# Work to complete
Leave out the pictures and output exactly the lines below from the one with "colour: BrownCuttingBoard (687" down to the one with "relocated: BlackCarton (236", both of them included.
-------- Exercise input
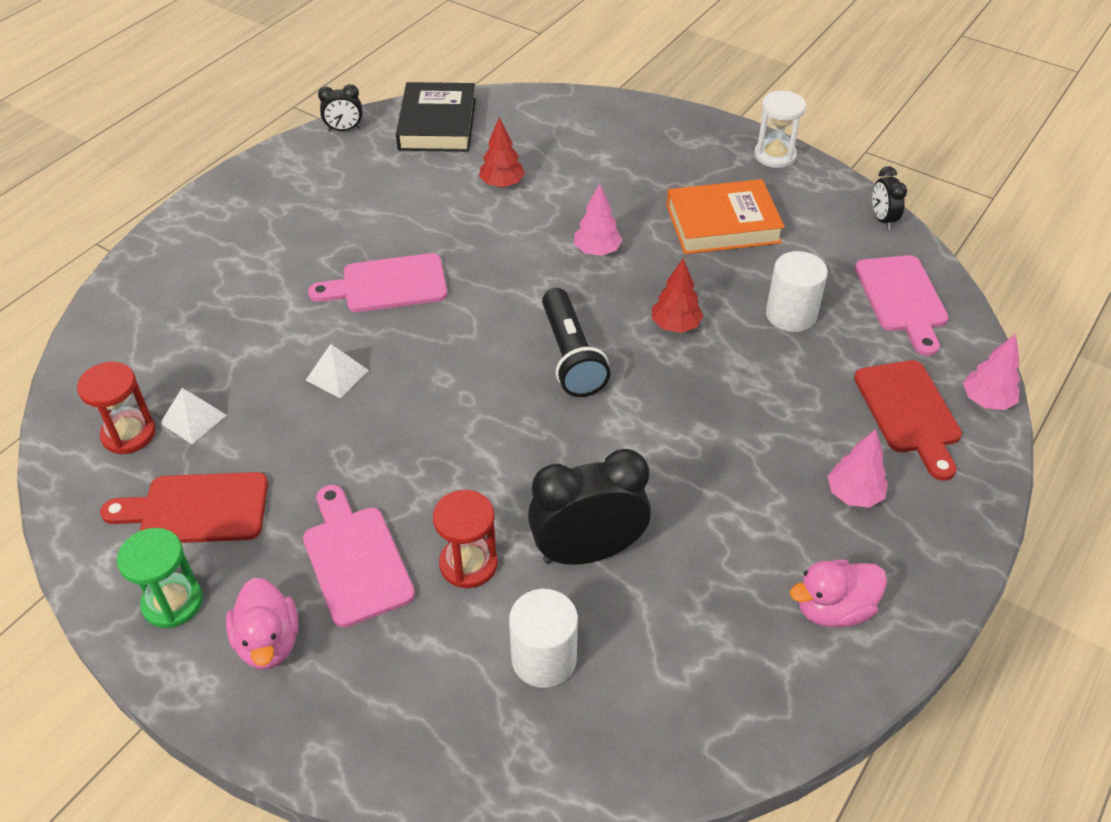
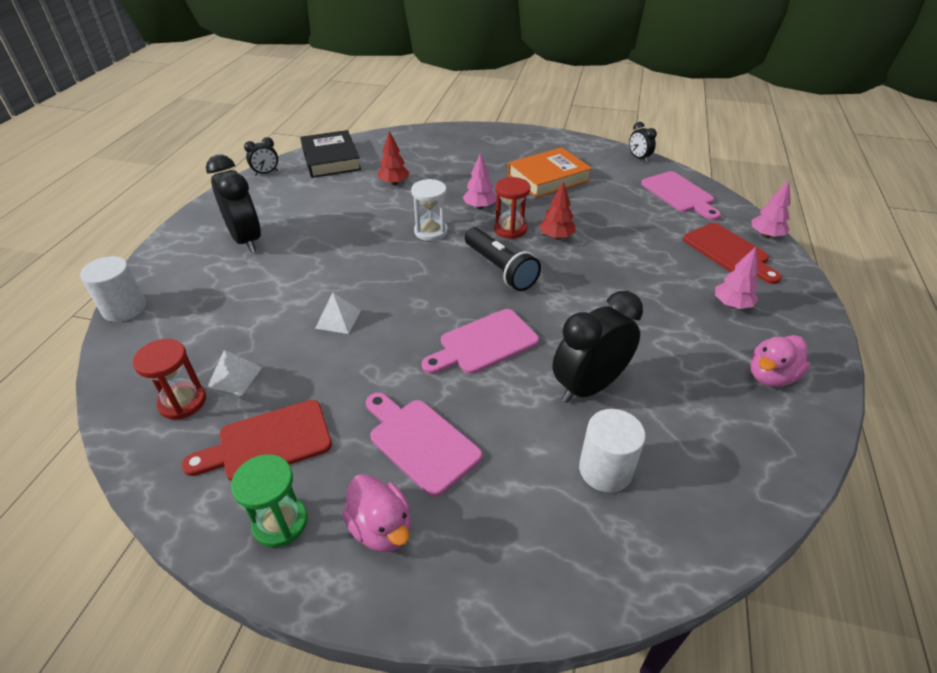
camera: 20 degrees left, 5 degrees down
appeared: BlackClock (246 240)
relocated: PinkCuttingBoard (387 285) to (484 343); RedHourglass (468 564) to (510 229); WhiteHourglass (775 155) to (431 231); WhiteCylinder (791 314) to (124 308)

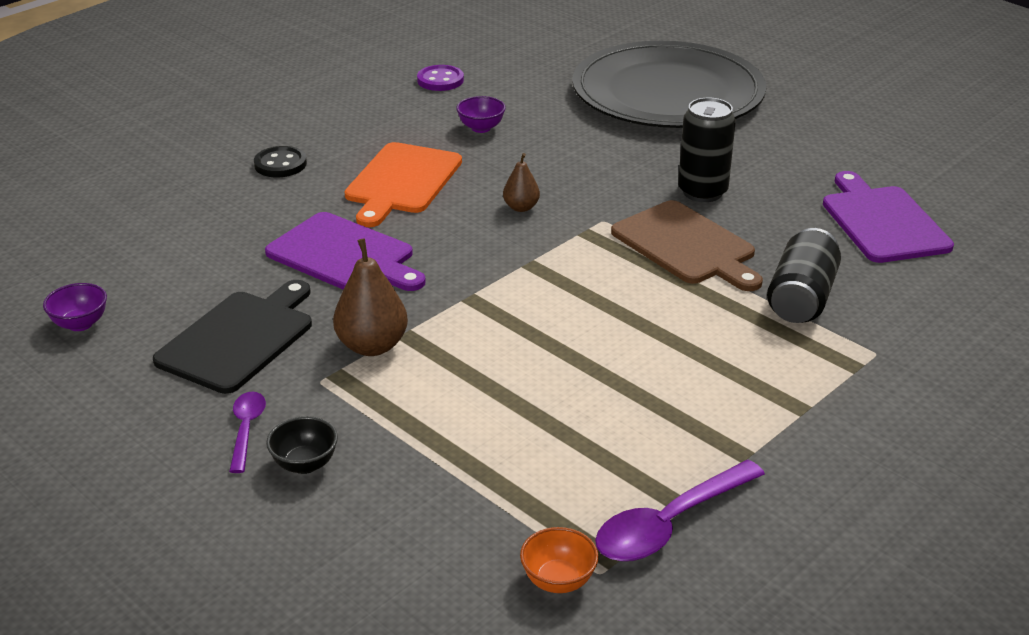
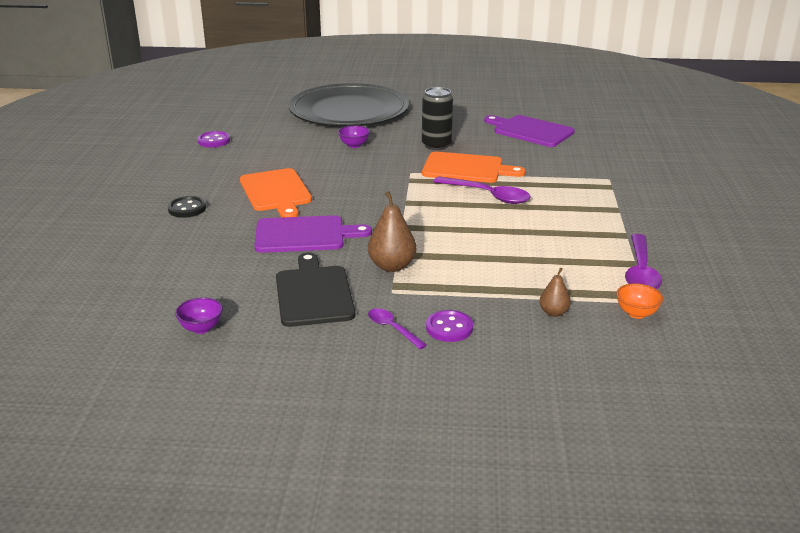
camera: 40 degrees left, 5 degrees down
missing: BlackCan (801 298)
appeared: PurpleSpoon (487 195)
relocated: PurpleBowl (481 128) to (354 145); BrownPear (521 207) to (553 312)
exchanged: BlackBowl (305 464) to PurpleButton (449 328)
colour: BrownCuttingBoard (687 246) to OrangeCuttingBoard (466 168)

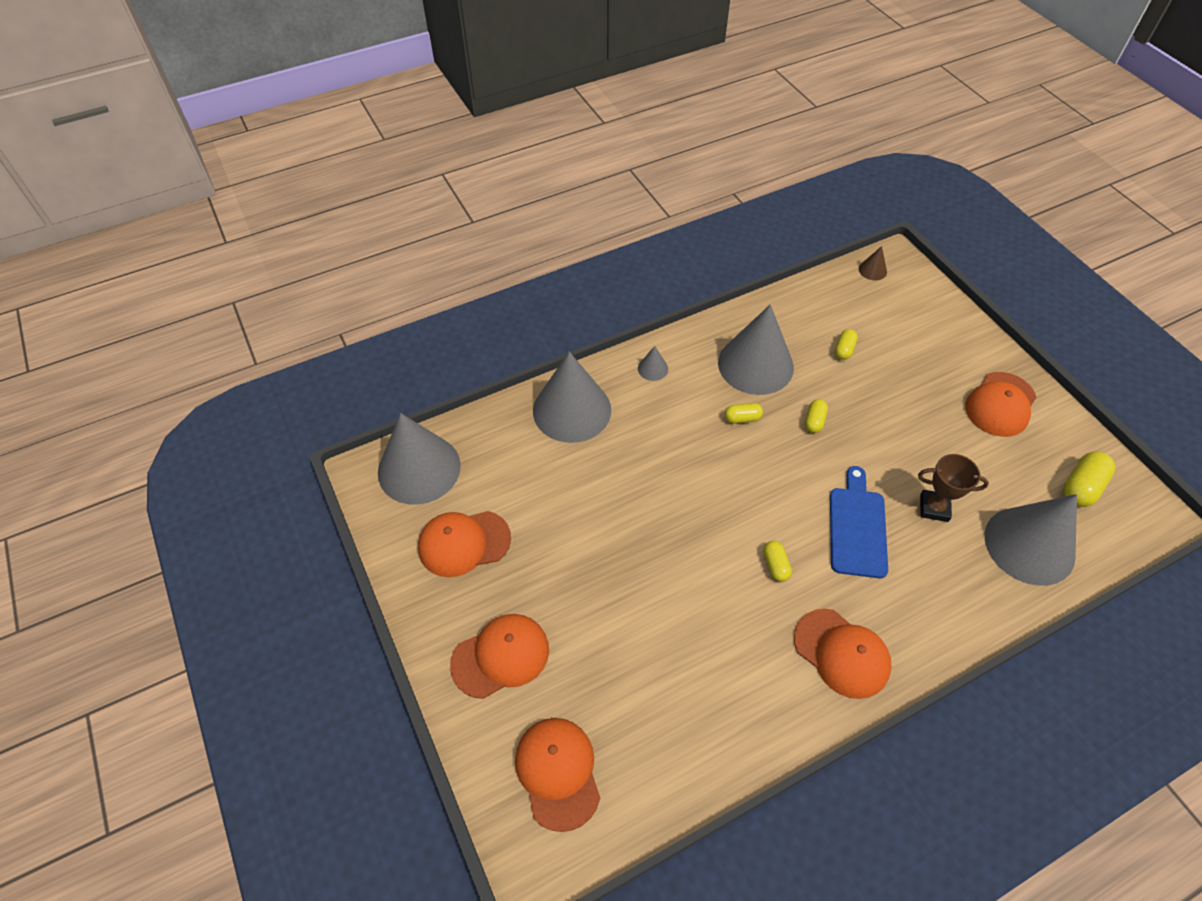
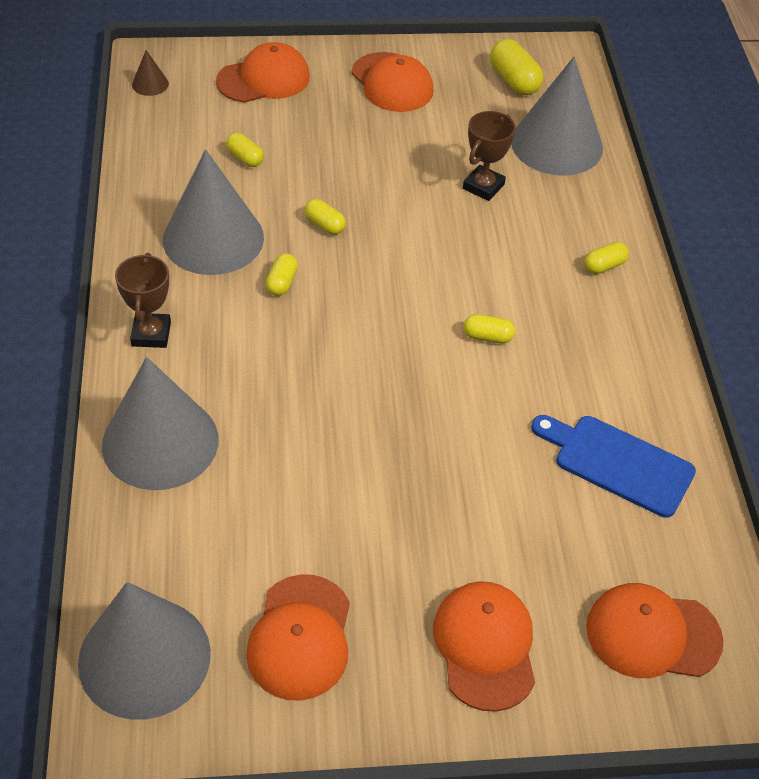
camera: 70 degrees left, 5 degrees down
appeared: YellowCapsule (604 266)
relocated: OrangeCap (841 653) to (264 79); BlueCuttingBoard (857 527) to (617 463)
exchanged: GreyCone (653 368) to BrownTrophy (151 334)

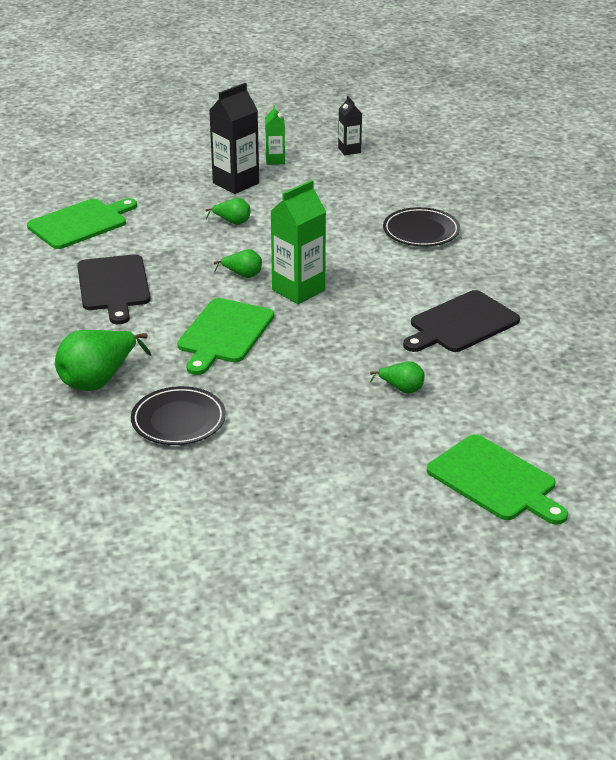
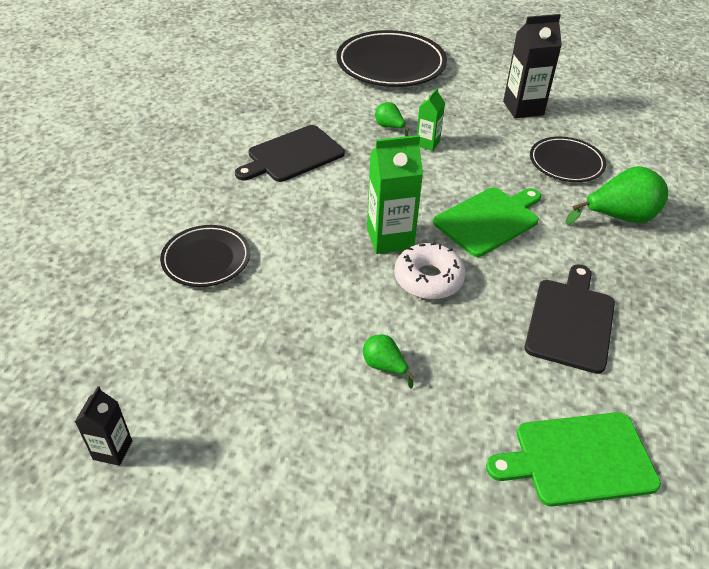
camera: 150 degrees left, 10 degrees up
relocated: BlackCarton (236 183) to (523 108); GreenCarton (275 160) to (427 143)
exchanged: GreenPear (243 275) to WhiteDonut (428 279); GreenCuttingBoard (495 480) to BlackPlate (391 64)
spun: BlackCuttingBoard (461 324) = (292 155) 150 degrees clockwise

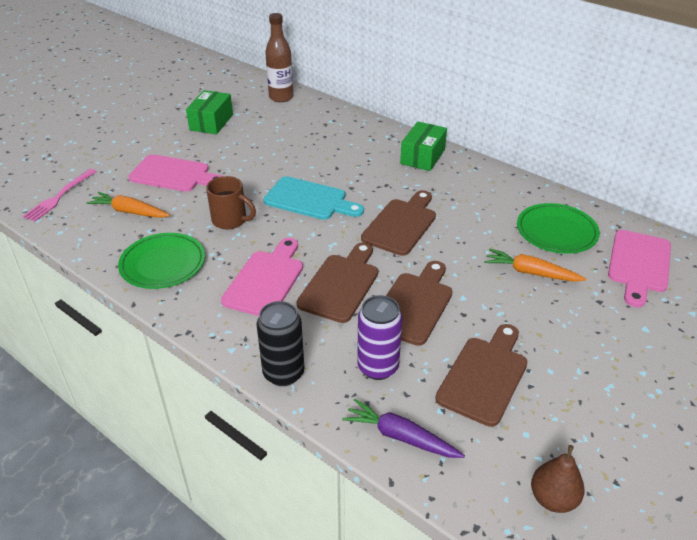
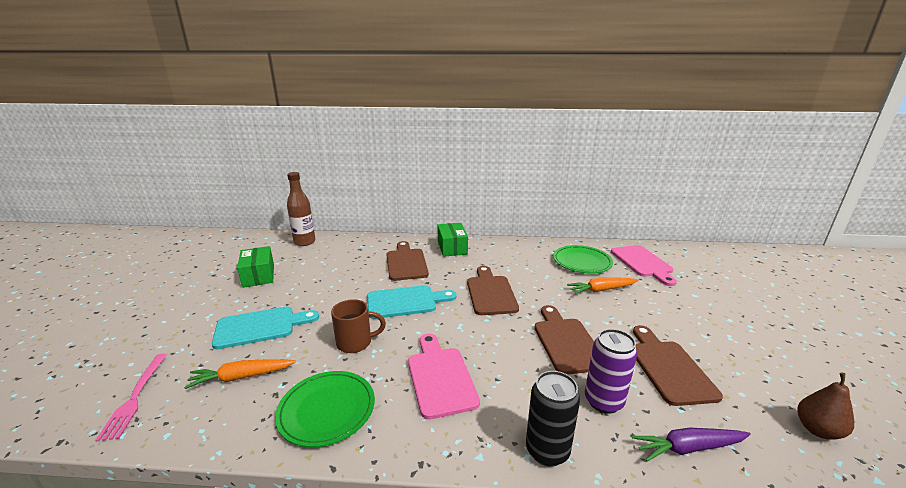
camera: 35 degrees left, 15 degrees down
relocated: BrownCuttingBoard (340 285) to (406 263)
colour: PinkCuttingBoard (174 174) to TurquoiseCuttingBoard (260 327)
----------------
# Problem solution
colour: BrownCuttingBoard (687 246) to OrangeCuttingBoard (466 168)

camera: 70 degrees left, 5 degrees down
appeared: YellowCapsule (604 266)
relocated: OrangeCap (841 653) to (264 79); BlueCuttingBoard (857 527) to (617 463)
exchanged: GreyCone (653 368) to BrownTrophy (151 334)

camera: 150 degrees left, 10 degrees up
relocated: BlackCarton (236 183) to (523 108); GreenCarton (275 160) to (427 143)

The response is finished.